Given data –
----

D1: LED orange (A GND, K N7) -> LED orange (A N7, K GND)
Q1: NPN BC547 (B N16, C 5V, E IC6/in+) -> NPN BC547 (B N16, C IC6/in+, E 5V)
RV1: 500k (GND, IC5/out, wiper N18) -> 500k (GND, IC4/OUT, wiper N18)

----

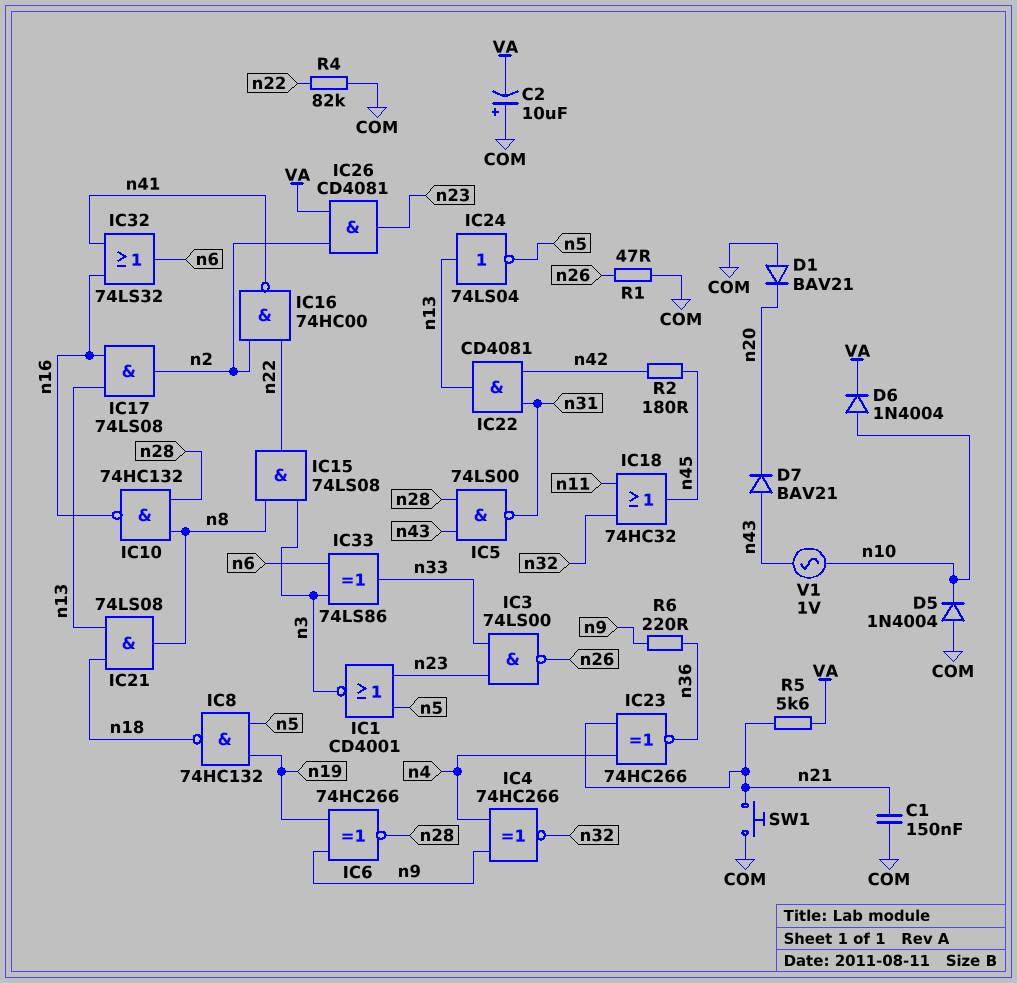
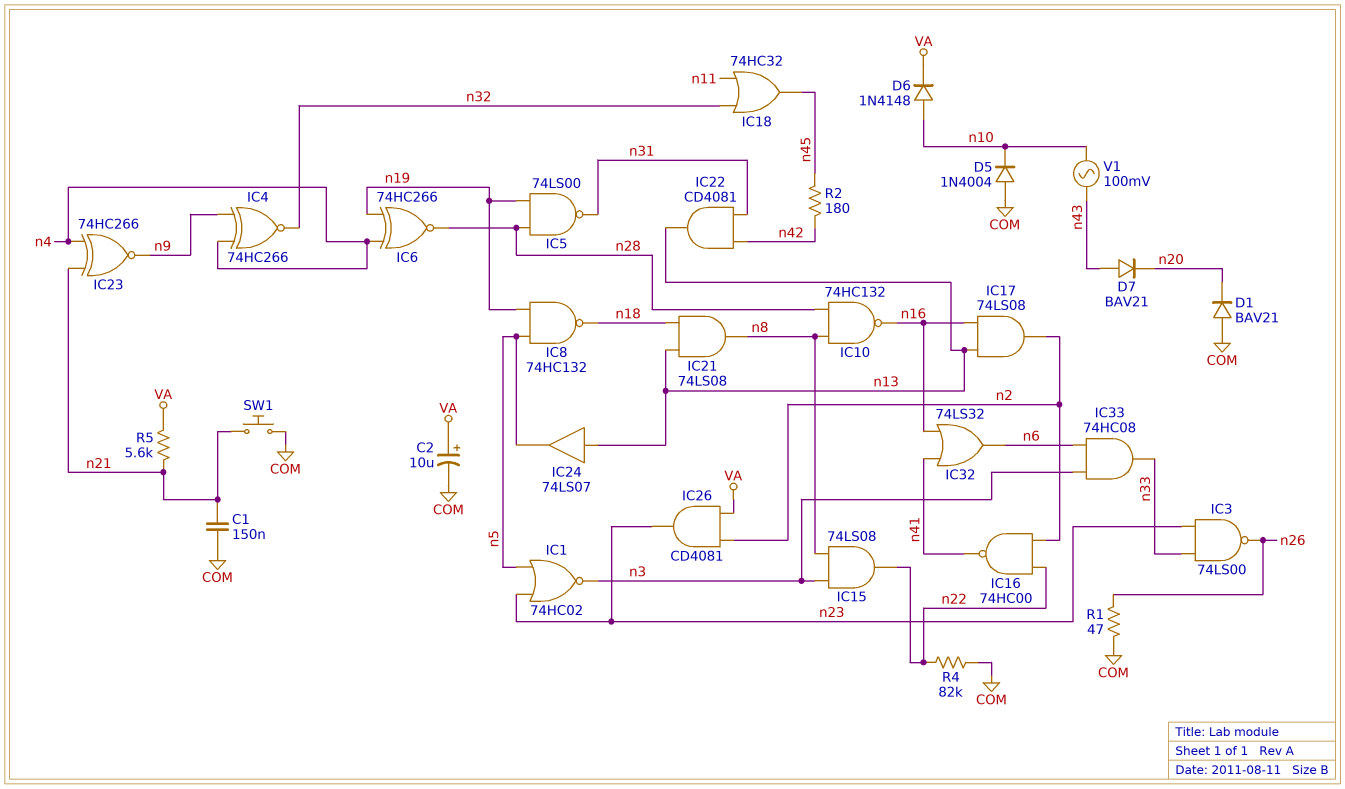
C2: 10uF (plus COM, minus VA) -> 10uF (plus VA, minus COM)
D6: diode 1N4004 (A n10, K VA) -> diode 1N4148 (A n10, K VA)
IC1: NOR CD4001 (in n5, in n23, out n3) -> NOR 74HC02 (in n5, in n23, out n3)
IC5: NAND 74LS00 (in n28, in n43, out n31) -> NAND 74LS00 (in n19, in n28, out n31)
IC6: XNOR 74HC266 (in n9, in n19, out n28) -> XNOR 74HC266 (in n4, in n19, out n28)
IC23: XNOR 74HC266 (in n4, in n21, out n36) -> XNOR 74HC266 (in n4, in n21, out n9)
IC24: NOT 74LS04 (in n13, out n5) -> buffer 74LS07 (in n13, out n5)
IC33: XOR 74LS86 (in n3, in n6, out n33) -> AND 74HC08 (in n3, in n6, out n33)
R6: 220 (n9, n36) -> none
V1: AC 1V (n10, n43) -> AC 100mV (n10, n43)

----

Instructions to follow –
Find the word "XNOR" in the data and show each line that holds it.

Result for this task –
IC6: XNOR 74HC266 (in n9, in n19, out n28) -> XNOR 74HC266 (in n4, in n19, out n28)
IC23: XNOR 74HC266 (in n4, in n21, out n36) -> XNOR 74HC266 (in n4, in n21, out n9)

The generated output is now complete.